- PROVIDED MATERIAL
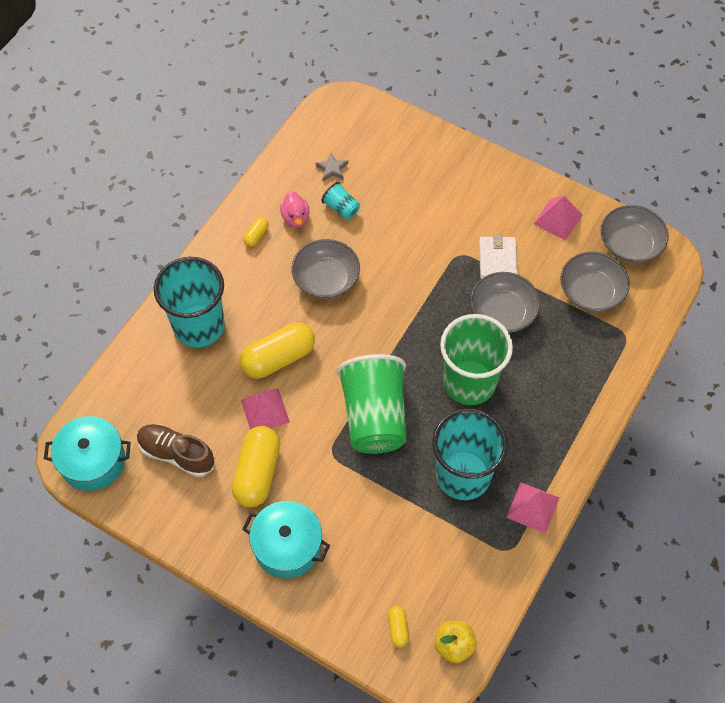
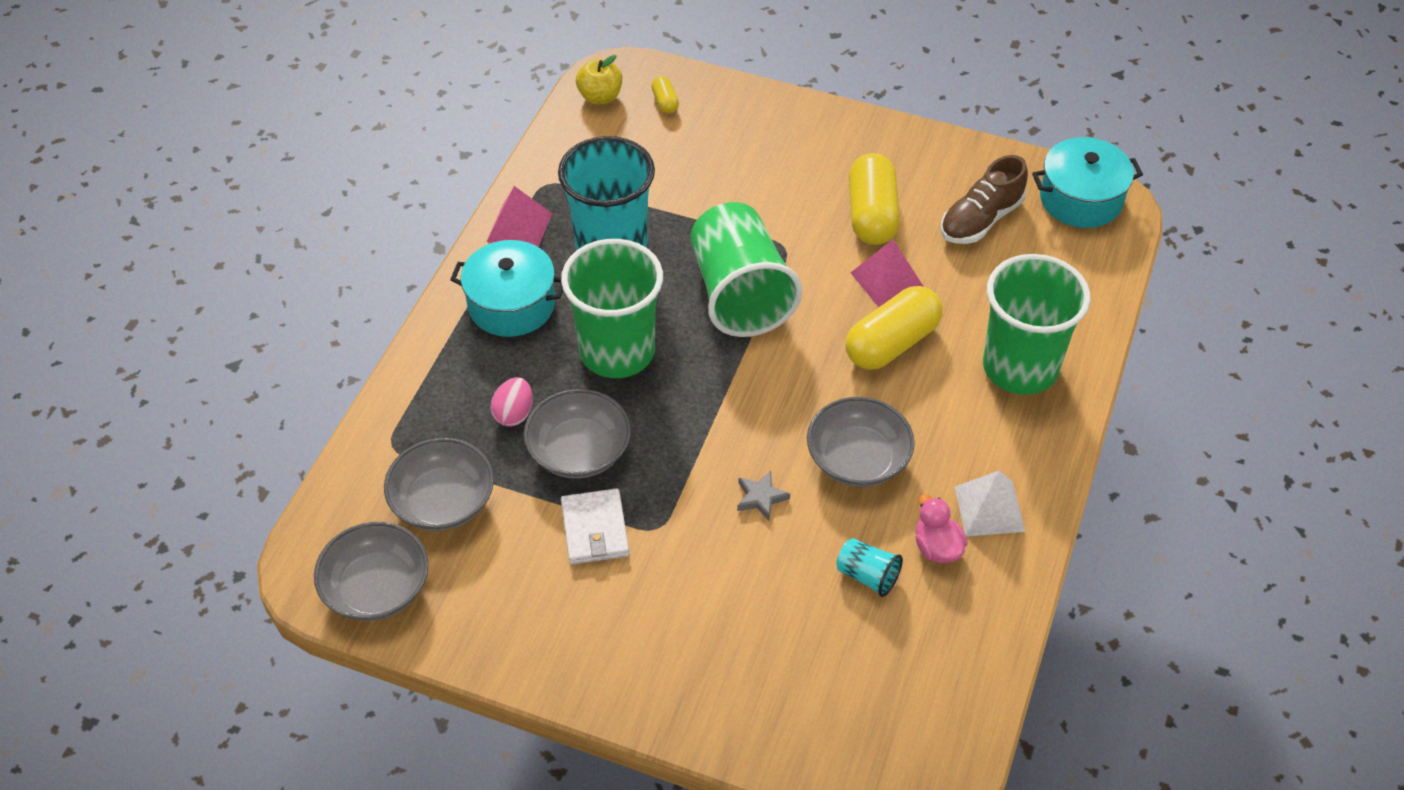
camera: 170 degrees right, 10 degrees down
brown shoe [137,424,214,477] -> brown shoe turned 120 degrees clockwise [941,155,1028,244]
turquoise cup [154,257,225,348] -> green cup [983,254,1090,395]
turquoise pot [242,501,330,578] -> turquoise pot moved to [450,240,563,337]
yellow capsule [243,217,269,247] -> white pyramid [955,471,1025,537]
grey star [316,153,348,181] -> grey star moved to [737,471,790,520]
pink pyramid [534,196,582,241] -> none
none -> pink egg [491,377,533,427]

- DESCRIPTION OF THE TASK
In the records above, return only the line that contains "grey star [316,153,348,181]" and every line after it through the last, exactly as they appear.

- ANSWER FOR THE TASK
grey star [316,153,348,181] -> grey star moved to [737,471,790,520]
pink pyramid [534,196,582,241] -> none
none -> pink egg [491,377,533,427]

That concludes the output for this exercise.